- _What to produce_
Reproduce each line from the records that holds "claw".

== Data listing

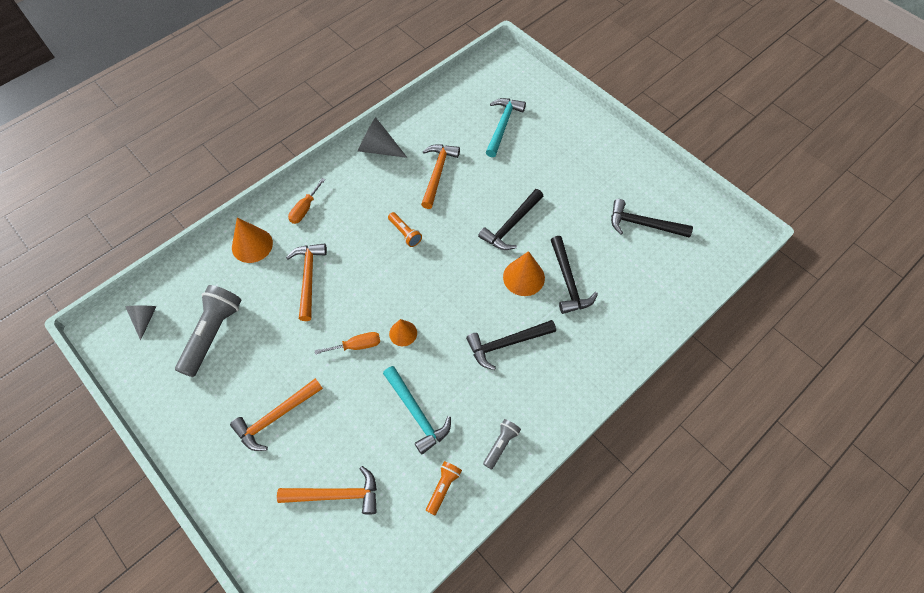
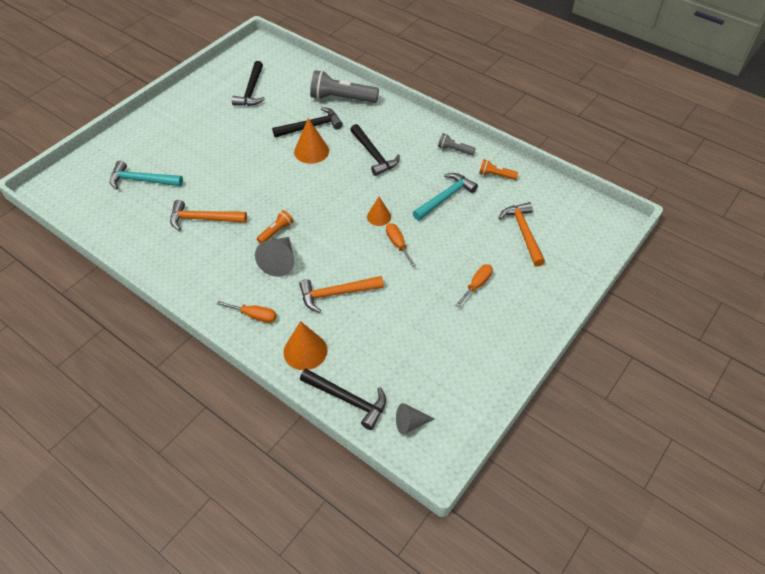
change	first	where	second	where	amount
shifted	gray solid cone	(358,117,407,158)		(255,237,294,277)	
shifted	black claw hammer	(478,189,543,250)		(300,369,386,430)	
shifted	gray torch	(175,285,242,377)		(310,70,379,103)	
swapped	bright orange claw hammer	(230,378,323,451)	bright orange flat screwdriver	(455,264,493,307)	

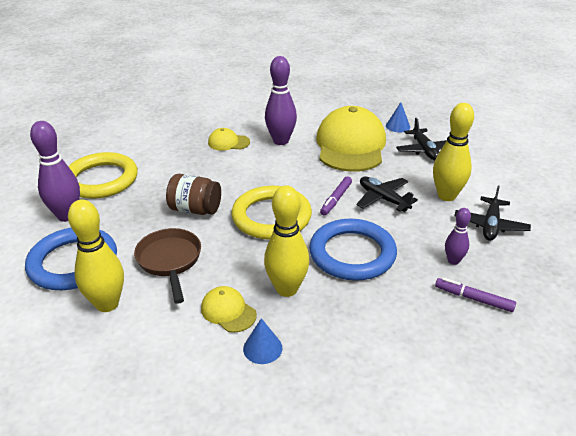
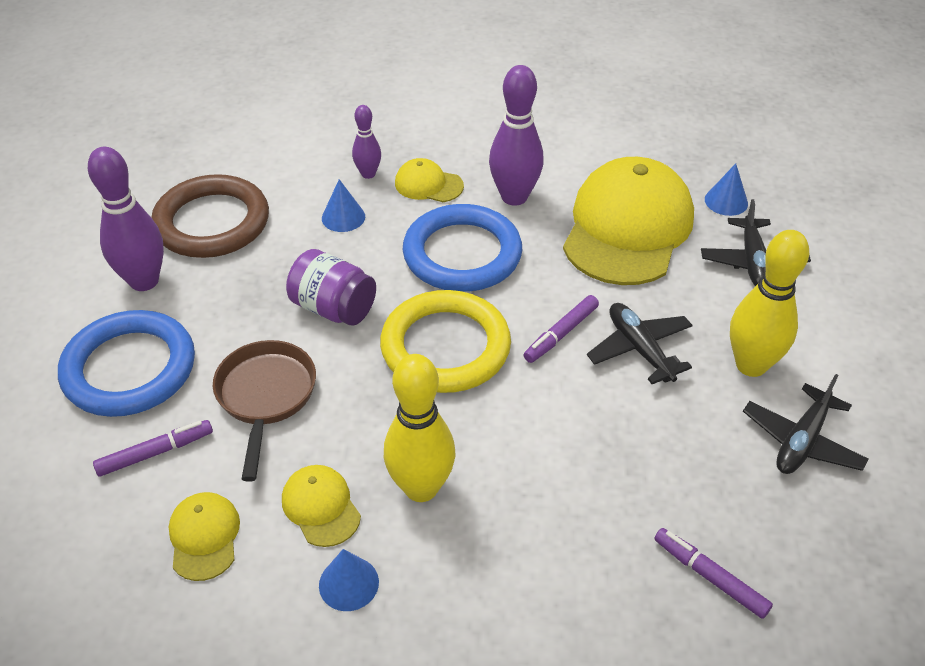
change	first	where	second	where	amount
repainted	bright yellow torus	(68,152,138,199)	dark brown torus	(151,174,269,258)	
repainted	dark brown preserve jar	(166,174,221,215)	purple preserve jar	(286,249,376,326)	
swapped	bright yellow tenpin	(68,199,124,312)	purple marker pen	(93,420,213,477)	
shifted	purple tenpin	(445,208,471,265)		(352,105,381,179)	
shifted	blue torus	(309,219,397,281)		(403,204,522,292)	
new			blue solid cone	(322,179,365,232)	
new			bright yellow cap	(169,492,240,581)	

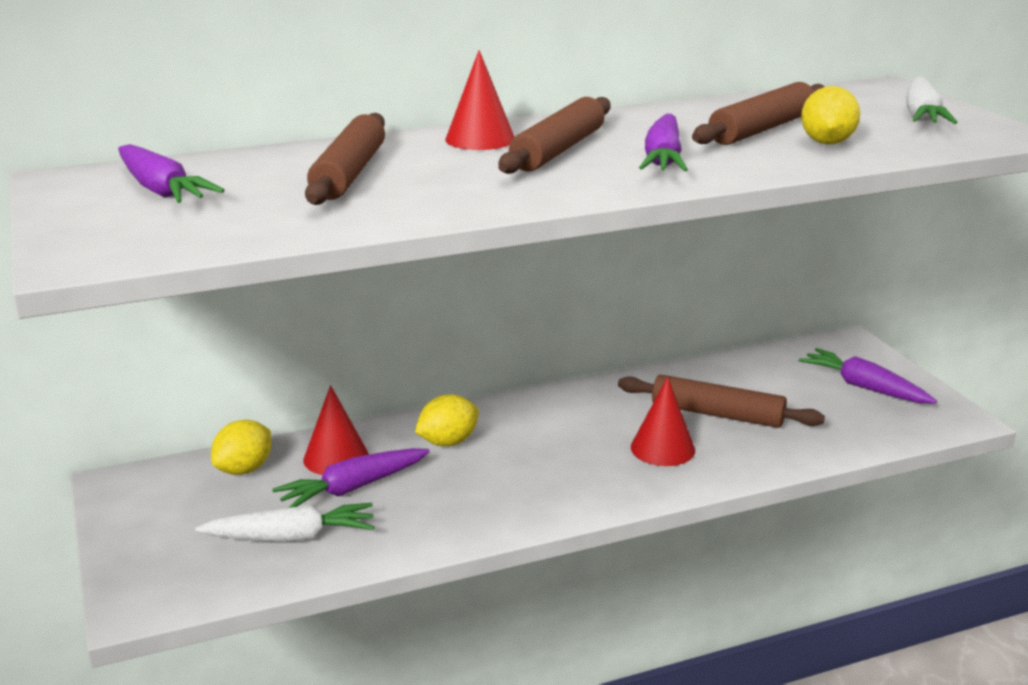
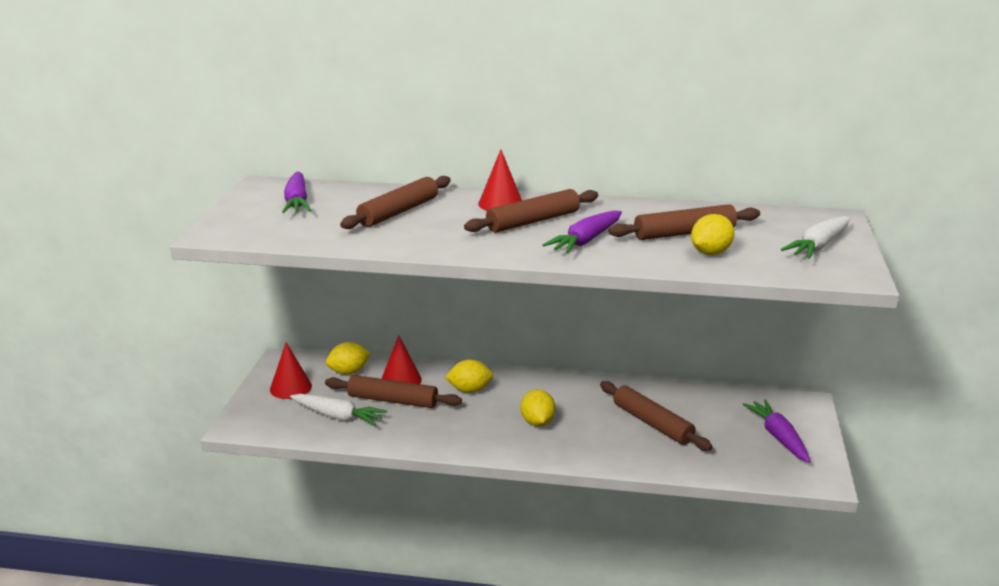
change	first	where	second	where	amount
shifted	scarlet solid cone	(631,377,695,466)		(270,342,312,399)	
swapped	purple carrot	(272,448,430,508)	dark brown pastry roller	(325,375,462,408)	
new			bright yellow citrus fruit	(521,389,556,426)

====

- _Solved exercise_
shifted	black claw hammer	(478,189,543,250)		(300,369,386,430)	
swapped	bright orange claw hammer	(230,378,323,451)	bright orange flat screwdriver	(455,264,493,307)	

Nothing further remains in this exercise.